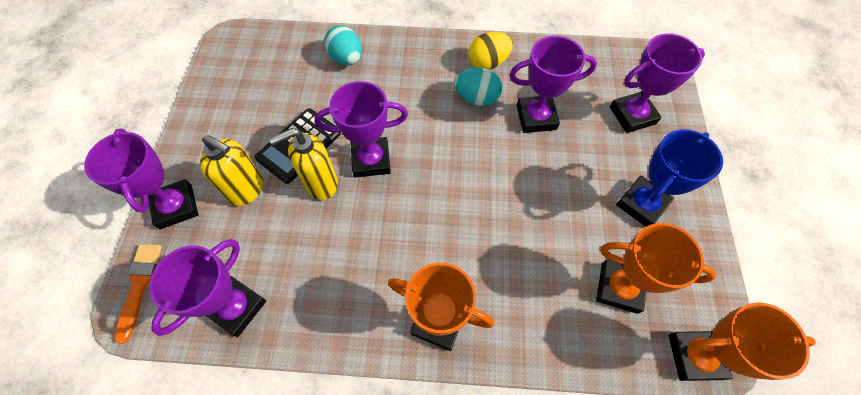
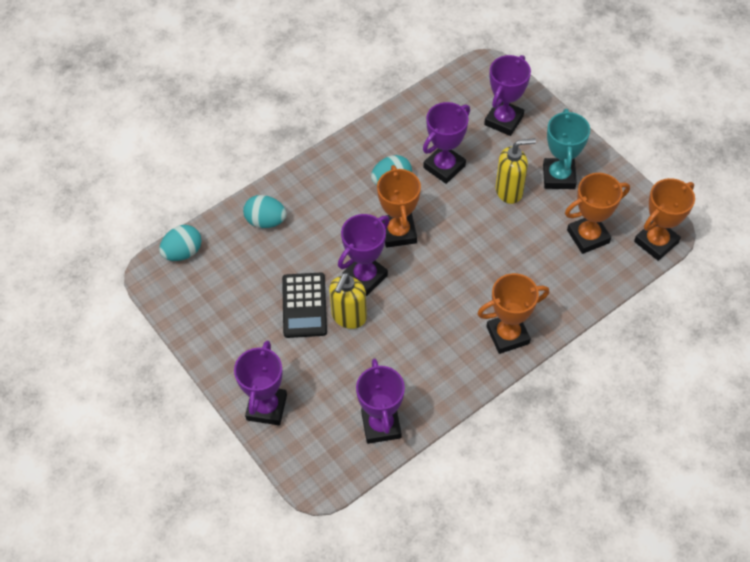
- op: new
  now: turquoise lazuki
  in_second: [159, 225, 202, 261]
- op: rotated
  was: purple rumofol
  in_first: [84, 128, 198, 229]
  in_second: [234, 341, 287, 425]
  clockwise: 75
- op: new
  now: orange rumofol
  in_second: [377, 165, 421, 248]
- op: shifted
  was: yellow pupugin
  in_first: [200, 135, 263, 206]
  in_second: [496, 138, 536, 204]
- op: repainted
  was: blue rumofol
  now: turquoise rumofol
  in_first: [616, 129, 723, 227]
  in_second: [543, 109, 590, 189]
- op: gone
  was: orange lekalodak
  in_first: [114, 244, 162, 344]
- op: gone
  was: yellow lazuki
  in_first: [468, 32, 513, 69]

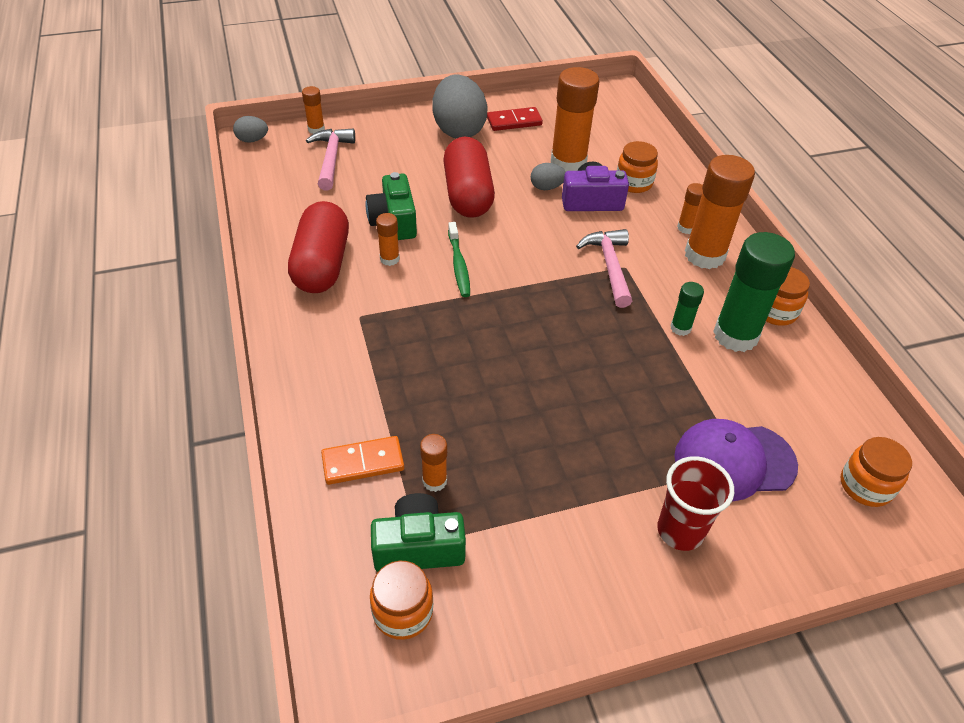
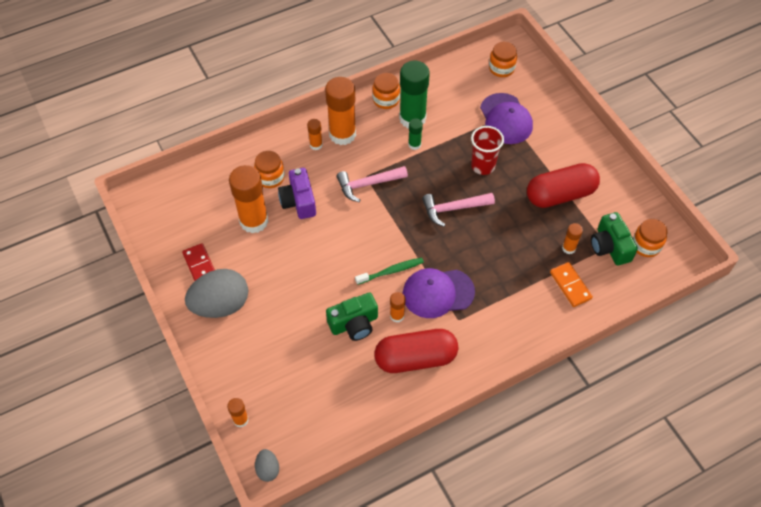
- op: new
  now: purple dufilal
  in_second: [403, 268, 475, 318]
- op: shifted
  was: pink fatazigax
  in_first: [306, 129, 355, 190]
  in_second: [422, 193, 495, 227]
- op: shifted
  was: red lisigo
  in_first: [657, 456, 734, 551]
  in_second: [471, 126, 504, 175]
- op: shifted
  was: red tarepugox
  in_first: [443, 137, 495, 218]
  in_second: [527, 163, 600, 208]
- op: gone
  was: grey lazuki
  in_first: [531, 163, 566, 190]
═══
### [Problem details]
Exactly as written, give again every line from the one containing "in_first: [306, 129, 355, 190]" through the last line of the material above, and no other lines.

### [Written response]
  in_first: [306, 129, 355, 190]
  in_second: [422, 193, 495, 227]
- op: shifted
  was: red lisigo
  in_first: [657, 456, 734, 551]
  in_second: [471, 126, 504, 175]
- op: shifted
  was: red tarepugox
  in_first: [443, 137, 495, 218]
  in_second: [527, 163, 600, 208]
- op: gone
  was: grey lazuki
  in_first: [531, 163, 566, 190]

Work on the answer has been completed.